▸ EXERCISE OBJECTIVE:
Report, in full, each line of the material below in which the string "zener" occurs.

..........

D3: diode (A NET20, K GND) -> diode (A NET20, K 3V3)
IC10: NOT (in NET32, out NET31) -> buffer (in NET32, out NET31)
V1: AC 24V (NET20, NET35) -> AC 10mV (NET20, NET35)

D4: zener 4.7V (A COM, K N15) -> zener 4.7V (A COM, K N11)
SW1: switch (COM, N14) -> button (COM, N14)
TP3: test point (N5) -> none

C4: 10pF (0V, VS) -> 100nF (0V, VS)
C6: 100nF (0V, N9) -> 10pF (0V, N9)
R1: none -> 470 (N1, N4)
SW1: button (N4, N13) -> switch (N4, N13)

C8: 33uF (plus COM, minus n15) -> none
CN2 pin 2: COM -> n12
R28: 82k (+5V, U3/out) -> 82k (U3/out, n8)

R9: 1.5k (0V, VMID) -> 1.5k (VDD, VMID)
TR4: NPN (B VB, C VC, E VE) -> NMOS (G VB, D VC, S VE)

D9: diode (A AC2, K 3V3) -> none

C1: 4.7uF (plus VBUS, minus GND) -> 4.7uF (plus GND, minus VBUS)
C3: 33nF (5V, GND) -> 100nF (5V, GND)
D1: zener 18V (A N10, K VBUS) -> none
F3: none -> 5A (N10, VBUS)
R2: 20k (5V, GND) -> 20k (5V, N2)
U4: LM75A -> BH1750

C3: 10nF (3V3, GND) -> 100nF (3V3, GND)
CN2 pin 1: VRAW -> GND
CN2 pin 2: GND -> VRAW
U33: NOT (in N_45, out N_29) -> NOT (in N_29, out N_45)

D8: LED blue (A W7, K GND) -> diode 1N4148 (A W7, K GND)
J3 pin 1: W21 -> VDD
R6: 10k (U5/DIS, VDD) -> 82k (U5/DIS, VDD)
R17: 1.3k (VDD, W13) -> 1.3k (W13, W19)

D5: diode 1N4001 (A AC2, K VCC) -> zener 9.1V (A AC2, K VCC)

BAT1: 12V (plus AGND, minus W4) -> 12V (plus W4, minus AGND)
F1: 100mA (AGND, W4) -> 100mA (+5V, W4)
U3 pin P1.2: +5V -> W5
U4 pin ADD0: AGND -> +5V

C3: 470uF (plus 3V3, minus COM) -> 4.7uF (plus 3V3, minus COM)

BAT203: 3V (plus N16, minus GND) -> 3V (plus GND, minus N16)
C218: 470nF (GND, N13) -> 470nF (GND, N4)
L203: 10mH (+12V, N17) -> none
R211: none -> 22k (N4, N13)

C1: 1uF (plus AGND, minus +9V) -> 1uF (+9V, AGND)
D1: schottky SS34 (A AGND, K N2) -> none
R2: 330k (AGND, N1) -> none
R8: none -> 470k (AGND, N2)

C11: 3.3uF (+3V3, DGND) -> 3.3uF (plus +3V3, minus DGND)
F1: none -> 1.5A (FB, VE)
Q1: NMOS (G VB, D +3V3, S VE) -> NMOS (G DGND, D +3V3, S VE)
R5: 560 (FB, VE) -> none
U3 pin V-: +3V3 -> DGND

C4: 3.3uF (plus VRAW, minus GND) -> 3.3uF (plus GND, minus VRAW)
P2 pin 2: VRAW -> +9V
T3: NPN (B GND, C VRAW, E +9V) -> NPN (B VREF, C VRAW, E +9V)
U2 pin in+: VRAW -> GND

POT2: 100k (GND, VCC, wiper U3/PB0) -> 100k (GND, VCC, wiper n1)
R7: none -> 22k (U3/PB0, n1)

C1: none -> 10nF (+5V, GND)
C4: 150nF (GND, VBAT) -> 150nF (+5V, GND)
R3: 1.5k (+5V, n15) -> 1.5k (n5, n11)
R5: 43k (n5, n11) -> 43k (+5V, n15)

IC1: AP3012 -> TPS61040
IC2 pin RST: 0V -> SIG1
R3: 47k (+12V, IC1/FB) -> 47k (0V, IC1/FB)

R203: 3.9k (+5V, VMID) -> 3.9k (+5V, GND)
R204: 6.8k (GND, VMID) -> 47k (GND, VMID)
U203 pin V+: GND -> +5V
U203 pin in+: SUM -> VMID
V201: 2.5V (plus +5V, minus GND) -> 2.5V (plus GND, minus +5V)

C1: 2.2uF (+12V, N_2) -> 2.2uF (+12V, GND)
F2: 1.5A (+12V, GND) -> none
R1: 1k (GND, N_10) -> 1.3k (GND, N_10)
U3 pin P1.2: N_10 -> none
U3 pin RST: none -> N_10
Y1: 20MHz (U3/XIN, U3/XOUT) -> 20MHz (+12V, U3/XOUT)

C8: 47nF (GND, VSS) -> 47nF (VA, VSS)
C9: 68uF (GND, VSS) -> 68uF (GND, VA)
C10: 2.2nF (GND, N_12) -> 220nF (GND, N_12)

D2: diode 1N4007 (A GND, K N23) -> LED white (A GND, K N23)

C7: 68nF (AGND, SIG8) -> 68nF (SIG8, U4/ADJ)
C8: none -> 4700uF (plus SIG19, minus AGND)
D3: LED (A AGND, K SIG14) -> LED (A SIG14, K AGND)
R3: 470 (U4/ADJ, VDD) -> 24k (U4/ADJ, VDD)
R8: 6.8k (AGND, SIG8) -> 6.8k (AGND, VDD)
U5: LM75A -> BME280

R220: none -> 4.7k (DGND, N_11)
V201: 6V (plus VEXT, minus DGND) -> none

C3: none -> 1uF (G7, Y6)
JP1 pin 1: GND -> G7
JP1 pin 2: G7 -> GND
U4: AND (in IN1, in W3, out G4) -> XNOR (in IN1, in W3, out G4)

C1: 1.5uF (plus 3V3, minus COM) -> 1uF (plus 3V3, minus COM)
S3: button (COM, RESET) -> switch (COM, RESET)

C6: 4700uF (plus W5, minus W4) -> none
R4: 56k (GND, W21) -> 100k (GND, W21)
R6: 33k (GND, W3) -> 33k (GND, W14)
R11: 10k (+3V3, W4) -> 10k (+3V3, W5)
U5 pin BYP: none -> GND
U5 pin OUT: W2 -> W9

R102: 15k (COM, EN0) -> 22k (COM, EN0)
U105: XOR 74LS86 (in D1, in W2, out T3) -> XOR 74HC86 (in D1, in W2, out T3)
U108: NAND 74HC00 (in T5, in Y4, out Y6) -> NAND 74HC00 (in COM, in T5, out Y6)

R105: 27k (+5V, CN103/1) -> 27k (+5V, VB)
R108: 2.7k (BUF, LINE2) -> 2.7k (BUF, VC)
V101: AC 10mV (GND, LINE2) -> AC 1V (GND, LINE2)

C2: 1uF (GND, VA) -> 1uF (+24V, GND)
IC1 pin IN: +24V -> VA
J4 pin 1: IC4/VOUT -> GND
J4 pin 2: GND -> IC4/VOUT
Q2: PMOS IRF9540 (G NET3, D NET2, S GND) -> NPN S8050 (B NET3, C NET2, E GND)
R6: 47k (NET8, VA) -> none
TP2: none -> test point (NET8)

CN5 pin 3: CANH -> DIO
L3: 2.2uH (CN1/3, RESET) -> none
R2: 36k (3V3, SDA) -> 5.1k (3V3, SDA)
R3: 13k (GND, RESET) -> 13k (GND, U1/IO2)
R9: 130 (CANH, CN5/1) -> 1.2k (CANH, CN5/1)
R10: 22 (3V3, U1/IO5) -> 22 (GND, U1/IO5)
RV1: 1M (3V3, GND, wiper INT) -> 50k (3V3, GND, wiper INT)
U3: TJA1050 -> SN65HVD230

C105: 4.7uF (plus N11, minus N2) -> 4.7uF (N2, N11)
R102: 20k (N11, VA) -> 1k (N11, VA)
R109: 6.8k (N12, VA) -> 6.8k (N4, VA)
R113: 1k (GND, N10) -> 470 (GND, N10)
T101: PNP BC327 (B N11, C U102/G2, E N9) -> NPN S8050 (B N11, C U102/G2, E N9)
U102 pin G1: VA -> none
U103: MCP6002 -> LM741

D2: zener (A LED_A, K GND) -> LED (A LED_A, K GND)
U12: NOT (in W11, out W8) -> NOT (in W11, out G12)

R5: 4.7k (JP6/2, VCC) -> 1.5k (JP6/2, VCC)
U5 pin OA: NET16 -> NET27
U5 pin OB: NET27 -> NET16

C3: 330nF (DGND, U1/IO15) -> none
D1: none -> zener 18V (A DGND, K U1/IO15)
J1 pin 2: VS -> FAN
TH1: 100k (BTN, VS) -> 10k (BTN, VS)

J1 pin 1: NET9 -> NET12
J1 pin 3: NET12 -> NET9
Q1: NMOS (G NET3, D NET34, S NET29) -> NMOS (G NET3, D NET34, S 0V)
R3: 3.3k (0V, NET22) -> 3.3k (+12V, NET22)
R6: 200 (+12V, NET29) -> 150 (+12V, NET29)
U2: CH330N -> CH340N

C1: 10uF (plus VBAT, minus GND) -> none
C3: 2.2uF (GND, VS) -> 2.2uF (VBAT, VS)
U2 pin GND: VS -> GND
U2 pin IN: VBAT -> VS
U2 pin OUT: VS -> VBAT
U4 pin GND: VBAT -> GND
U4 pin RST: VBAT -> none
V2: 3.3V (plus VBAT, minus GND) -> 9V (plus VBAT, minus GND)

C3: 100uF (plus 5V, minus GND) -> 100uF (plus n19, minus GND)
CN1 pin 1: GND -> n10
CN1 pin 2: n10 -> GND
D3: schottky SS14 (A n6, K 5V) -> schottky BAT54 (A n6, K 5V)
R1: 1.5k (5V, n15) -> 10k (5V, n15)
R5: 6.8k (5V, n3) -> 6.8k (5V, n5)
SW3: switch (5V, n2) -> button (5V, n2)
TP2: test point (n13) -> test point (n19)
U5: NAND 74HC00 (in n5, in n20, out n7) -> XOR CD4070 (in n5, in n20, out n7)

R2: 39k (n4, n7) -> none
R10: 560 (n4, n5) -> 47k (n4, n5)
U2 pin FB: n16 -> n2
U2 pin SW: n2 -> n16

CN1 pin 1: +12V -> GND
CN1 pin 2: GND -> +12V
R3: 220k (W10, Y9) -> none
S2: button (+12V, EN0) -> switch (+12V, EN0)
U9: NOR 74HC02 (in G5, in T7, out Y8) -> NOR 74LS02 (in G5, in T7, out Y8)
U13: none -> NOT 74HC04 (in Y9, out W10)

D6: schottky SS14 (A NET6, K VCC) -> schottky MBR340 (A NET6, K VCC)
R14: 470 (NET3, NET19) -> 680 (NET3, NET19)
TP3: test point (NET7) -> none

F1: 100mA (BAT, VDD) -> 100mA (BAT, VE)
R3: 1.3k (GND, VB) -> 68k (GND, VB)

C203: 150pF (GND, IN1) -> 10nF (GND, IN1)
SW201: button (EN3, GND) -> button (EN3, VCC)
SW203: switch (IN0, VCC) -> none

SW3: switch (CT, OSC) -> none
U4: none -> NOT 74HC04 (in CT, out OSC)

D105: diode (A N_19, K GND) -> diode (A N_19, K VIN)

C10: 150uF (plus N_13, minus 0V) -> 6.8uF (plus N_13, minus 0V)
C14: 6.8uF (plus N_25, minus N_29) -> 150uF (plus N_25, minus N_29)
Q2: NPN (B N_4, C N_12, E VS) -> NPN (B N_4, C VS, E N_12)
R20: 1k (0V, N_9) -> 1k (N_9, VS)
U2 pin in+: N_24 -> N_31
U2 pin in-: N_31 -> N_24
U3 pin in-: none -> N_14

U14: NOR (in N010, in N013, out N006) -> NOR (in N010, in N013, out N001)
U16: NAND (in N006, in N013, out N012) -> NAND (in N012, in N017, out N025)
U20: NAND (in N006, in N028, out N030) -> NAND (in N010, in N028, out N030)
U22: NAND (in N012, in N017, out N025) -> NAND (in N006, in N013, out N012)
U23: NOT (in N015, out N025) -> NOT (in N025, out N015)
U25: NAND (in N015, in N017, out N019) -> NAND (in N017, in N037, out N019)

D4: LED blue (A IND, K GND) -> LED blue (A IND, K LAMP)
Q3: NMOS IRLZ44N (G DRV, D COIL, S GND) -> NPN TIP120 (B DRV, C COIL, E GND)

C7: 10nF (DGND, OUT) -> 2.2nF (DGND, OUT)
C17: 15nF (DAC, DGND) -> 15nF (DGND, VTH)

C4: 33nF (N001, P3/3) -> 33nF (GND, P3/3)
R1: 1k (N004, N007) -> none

..........

▸ SOLUTION TO THE EXERCISE:
D4: zener 4.7V (A COM, K N15) -> zener 4.7V (A COM, K N11)
D1: zener 18V (A N10, K VBUS) -> none
D5: diode 1N4001 (A AC2, K VCC) -> zener 9.1V (A AC2, K VCC)
D2: zener (A LED_A, K GND) -> LED (A LED_A, K GND)
D1: none -> zener 18V (A DGND, K U1/IO15)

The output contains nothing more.